§ **What is being asked**: Starting with the line that contains "gray arrow: (68, 167) -> (47, 75), turned -66" and ending with the last line of the listing, print each line exactly. Pictures stay out.

§ **Data extract**:
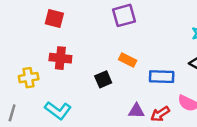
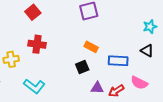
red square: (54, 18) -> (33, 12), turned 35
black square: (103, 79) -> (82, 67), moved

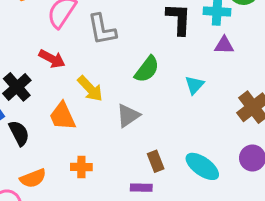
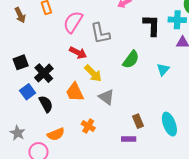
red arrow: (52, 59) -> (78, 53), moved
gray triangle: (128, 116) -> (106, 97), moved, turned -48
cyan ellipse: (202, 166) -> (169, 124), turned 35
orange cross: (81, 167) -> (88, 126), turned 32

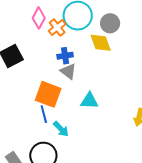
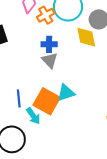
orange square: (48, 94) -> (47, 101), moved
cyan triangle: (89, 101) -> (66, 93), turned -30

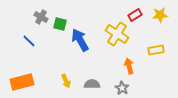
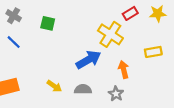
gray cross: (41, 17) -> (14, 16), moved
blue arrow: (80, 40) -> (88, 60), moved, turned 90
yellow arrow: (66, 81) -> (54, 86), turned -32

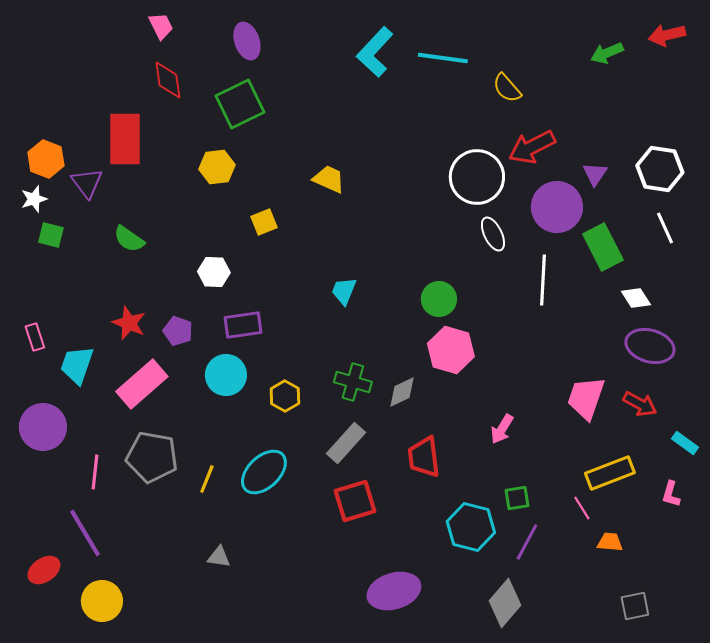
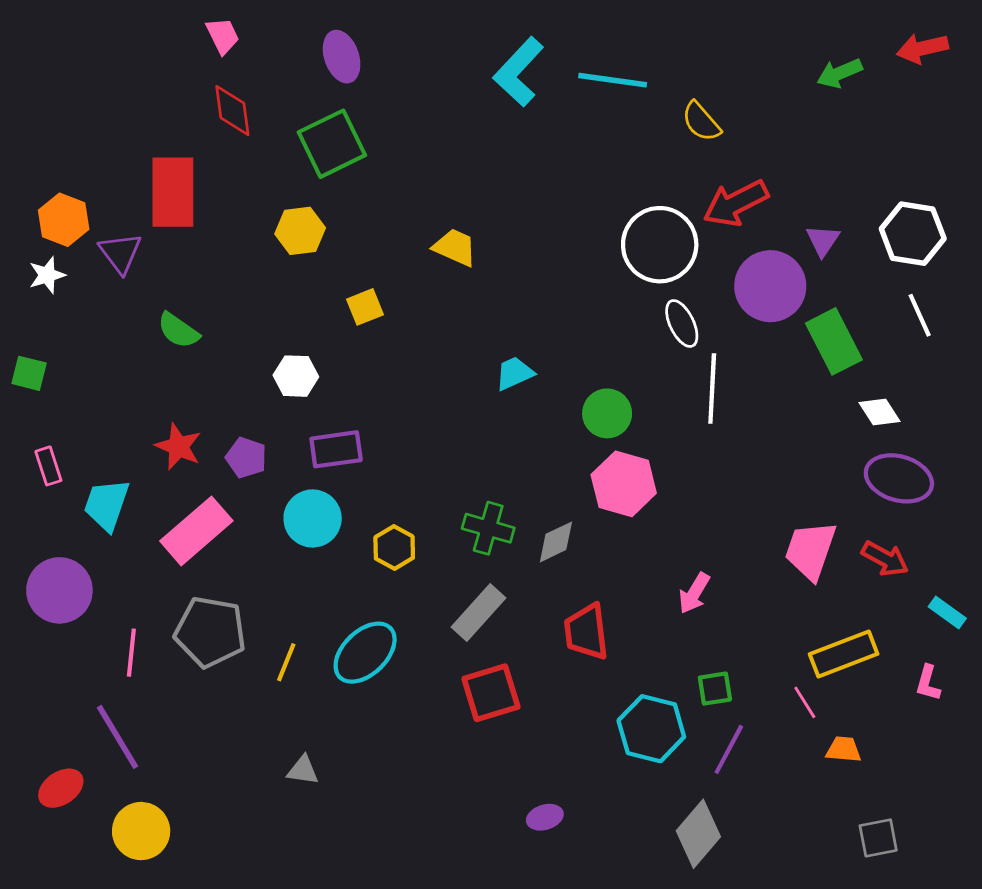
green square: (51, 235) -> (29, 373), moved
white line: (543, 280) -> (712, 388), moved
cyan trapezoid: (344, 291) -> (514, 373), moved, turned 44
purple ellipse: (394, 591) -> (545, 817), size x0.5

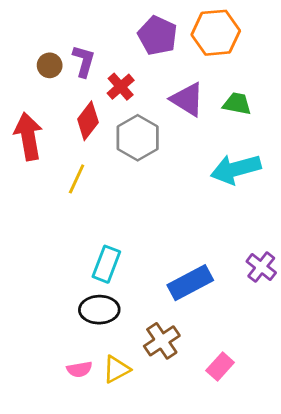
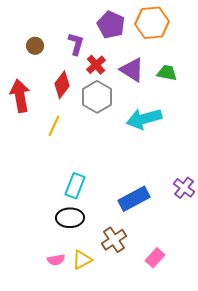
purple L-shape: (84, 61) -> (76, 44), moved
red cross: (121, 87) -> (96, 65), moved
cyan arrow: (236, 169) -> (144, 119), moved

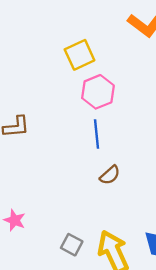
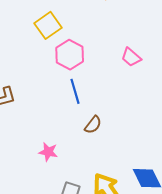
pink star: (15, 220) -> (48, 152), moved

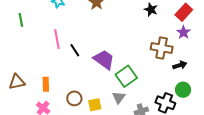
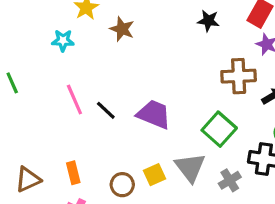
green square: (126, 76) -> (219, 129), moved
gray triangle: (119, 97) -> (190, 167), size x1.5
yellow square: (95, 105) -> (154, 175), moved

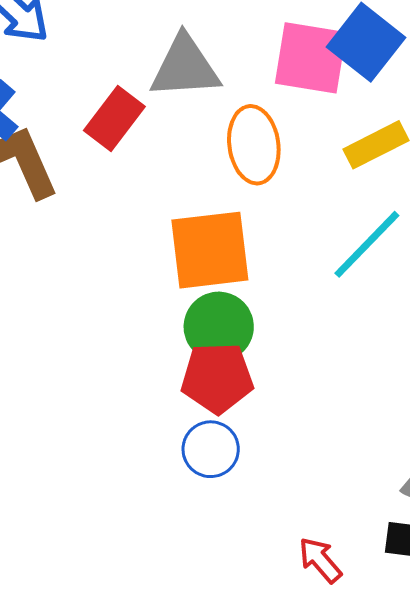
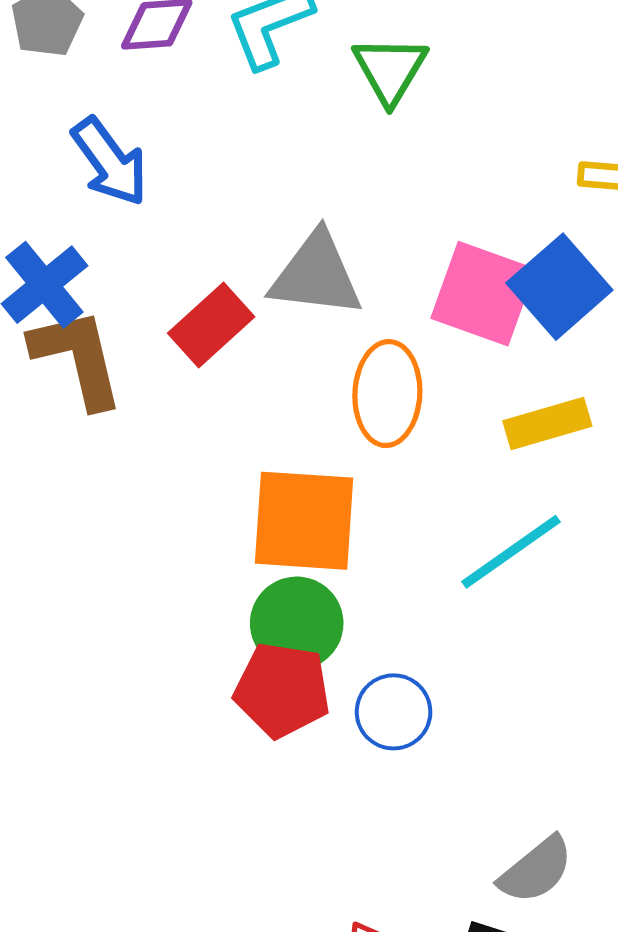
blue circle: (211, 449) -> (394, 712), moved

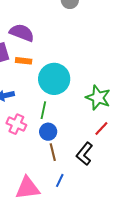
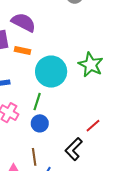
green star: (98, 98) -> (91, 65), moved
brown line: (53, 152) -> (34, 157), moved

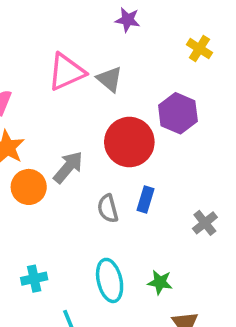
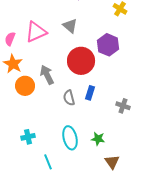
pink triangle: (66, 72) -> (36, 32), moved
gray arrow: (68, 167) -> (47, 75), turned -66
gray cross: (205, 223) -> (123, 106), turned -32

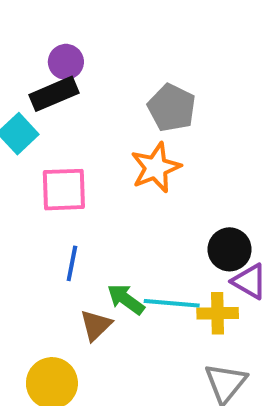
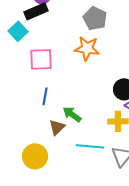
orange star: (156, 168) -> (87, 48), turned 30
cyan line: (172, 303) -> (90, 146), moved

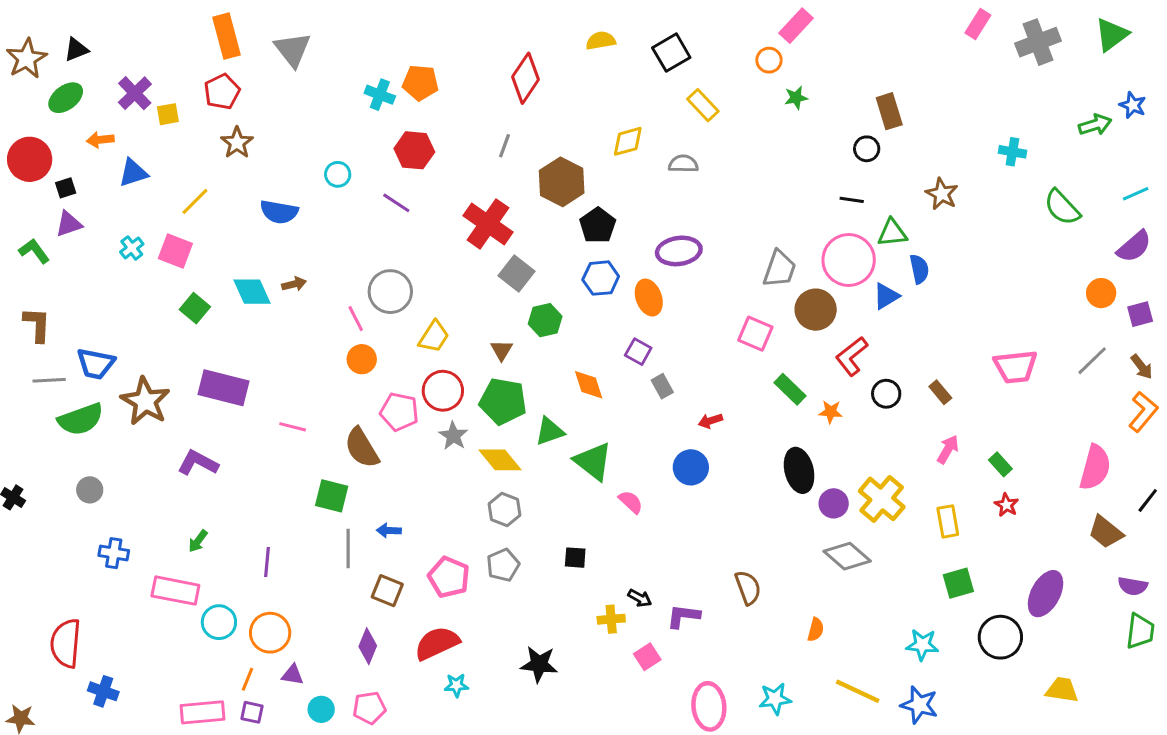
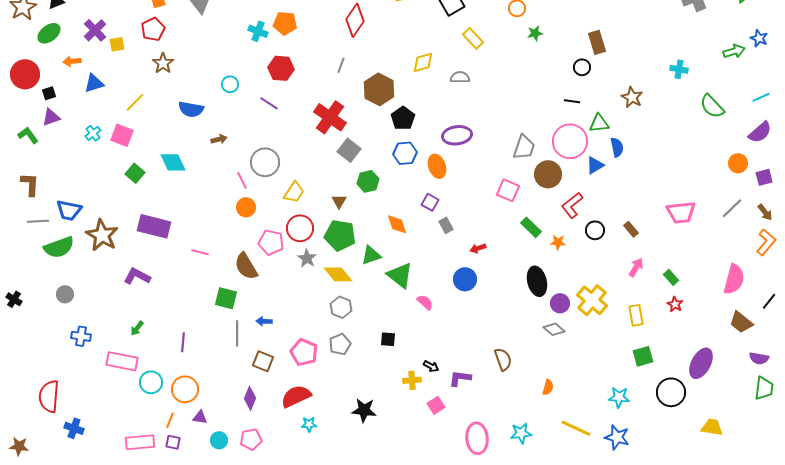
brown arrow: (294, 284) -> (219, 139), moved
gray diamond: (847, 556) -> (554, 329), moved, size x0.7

§ **Result**:
gray arrow: (68, 167) -> (47, 75), turned -66
gray cross: (205, 223) -> (123, 106), turned -32

orange star: (156, 168) -> (87, 48), turned 30
cyan line: (172, 303) -> (90, 146), moved

brown arrow: (294, 284) -> (219, 139), moved
gray diamond: (847, 556) -> (554, 329), moved, size x0.7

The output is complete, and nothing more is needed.